(SOURCE INFORMATION)
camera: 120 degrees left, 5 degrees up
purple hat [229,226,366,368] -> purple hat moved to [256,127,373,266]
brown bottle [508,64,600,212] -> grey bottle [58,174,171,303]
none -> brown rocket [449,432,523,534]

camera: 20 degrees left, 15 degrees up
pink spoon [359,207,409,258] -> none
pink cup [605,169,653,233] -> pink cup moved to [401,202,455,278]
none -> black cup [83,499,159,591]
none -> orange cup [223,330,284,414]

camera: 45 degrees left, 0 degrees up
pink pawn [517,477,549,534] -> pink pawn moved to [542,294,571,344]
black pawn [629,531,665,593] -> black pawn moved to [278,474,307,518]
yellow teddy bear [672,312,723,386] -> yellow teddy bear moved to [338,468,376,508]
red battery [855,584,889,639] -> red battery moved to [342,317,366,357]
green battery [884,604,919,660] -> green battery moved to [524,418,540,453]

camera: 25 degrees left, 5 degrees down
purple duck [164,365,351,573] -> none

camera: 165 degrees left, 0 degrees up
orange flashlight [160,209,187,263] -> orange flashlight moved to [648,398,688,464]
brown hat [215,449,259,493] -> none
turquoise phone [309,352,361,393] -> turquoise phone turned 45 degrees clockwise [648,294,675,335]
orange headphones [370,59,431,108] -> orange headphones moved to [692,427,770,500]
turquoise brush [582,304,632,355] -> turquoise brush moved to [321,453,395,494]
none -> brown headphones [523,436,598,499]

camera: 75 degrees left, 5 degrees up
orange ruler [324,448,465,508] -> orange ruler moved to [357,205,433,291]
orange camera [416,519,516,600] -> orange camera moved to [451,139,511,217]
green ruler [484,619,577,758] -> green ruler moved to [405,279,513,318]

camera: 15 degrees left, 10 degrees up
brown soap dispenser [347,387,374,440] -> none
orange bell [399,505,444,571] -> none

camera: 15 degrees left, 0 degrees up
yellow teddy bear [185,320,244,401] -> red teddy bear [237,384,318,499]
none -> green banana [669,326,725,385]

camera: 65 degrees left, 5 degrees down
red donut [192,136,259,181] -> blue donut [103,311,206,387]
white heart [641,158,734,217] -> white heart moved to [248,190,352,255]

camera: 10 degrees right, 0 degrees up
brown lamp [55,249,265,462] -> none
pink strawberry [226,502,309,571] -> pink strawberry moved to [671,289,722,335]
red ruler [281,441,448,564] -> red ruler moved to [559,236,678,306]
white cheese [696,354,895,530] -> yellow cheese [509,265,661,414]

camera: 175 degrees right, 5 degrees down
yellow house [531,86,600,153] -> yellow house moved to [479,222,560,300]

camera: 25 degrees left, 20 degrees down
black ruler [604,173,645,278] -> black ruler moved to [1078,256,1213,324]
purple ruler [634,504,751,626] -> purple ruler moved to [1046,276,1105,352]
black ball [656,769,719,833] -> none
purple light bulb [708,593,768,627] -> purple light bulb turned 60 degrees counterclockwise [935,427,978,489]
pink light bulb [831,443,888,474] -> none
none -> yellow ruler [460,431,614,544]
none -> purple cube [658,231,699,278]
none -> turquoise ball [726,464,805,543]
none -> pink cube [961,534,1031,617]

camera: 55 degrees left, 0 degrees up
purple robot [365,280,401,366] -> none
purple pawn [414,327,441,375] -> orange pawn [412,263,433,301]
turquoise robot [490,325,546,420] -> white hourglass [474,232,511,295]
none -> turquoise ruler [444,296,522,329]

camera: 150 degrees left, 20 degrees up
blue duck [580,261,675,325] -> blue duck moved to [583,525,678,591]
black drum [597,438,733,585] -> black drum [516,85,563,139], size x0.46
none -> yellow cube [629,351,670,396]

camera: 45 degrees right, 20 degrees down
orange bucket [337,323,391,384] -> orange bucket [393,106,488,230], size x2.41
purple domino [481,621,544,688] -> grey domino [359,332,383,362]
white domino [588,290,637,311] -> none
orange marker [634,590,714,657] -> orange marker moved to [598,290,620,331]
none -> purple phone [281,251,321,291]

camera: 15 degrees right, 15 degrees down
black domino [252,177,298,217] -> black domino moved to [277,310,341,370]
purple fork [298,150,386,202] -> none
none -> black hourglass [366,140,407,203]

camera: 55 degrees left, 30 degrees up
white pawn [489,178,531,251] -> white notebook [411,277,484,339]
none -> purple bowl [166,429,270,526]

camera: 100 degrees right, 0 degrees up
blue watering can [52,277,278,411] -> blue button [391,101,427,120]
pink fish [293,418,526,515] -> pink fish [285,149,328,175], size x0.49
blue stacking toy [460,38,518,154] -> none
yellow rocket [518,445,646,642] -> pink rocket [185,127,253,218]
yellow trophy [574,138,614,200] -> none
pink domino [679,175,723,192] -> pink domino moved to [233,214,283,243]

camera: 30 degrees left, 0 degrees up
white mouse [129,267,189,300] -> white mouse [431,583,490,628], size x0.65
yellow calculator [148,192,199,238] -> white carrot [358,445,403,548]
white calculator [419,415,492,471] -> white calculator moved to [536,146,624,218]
(End SOURCE INFORMATION)
What is needed is a verbatim copy of every line in the records above from the one containing "orange bell [399,505,444,571] -> none" down to the one containing "orange bucket [337,323,391,384]", both included, and nothing more.

RESULT =>
orange bell [399,505,444,571] -> none

camera: 15 degrees left, 0 degrees up
yellow teddy bear [185,320,244,401] -> red teddy bear [237,384,318,499]
none -> green banana [669,326,725,385]

camera: 65 degrees left, 5 degrees down
red donut [192,136,259,181] -> blue donut [103,311,206,387]
white heart [641,158,734,217] -> white heart moved to [248,190,352,255]

camera: 10 degrees right, 0 degrees up
brown lamp [55,249,265,462] -> none
pink strawberry [226,502,309,571] -> pink strawberry moved to [671,289,722,335]
red ruler [281,441,448,564] -> red ruler moved to [559,236,678,306]
white cheese [696,354,895,530] -> yellow cheese [509,265,661,414]

camera: 175 degrees right, 5 degrees down
yellow house [531,86,600,153] -> yellow house moved to [479,222,560,300]

camera: 25 degrees left, 20 degrees down
black ruler [604,173,645,278] -> black ruler moved to [1078,256,1213,324]
purple ruler [634,504,751,626] -> purple ruler moved to [1046,276,1105,352]
black ball [656,769,719,833] -> none
purple light bulb [708,593,768,627] -> purple light bulb turned 60 degrees counterclockwise [935,427,978,489]
pink light bulb [831,443,888,474] -> none
none -> yellow ruler [460,431,614,544]
none -> purple cube [658,231,699,278]
none -> turquoise ball [726,464,805,543]
none -> pink cube [961,534,1031,617]

camera: 55 degrees left, 0 degrees up
purple robot [365,280,401,366] -> none
purple pawn [414,327,441,375] -> orange pawn [412,263,433,301]
turquoise robot [490,325,546,420] -> white hourglass [474,232,511,295]
none -> turquoise ruler [444,296,522,329]

camera: 150 degrees left, 20 degrees up
blue duck [580,261,675,325] -> blue duck moved to [583,525,678,591]
black drum [597,438,733,585] -> black drum [516,85,563,139], size x0.46
none -> yellow cube [629,351,670,396]

camera: 45 degrees right, 20 degrees down
orange bucket [337,323,391,384] -> orange bucket [393,106,488,230], size x2.41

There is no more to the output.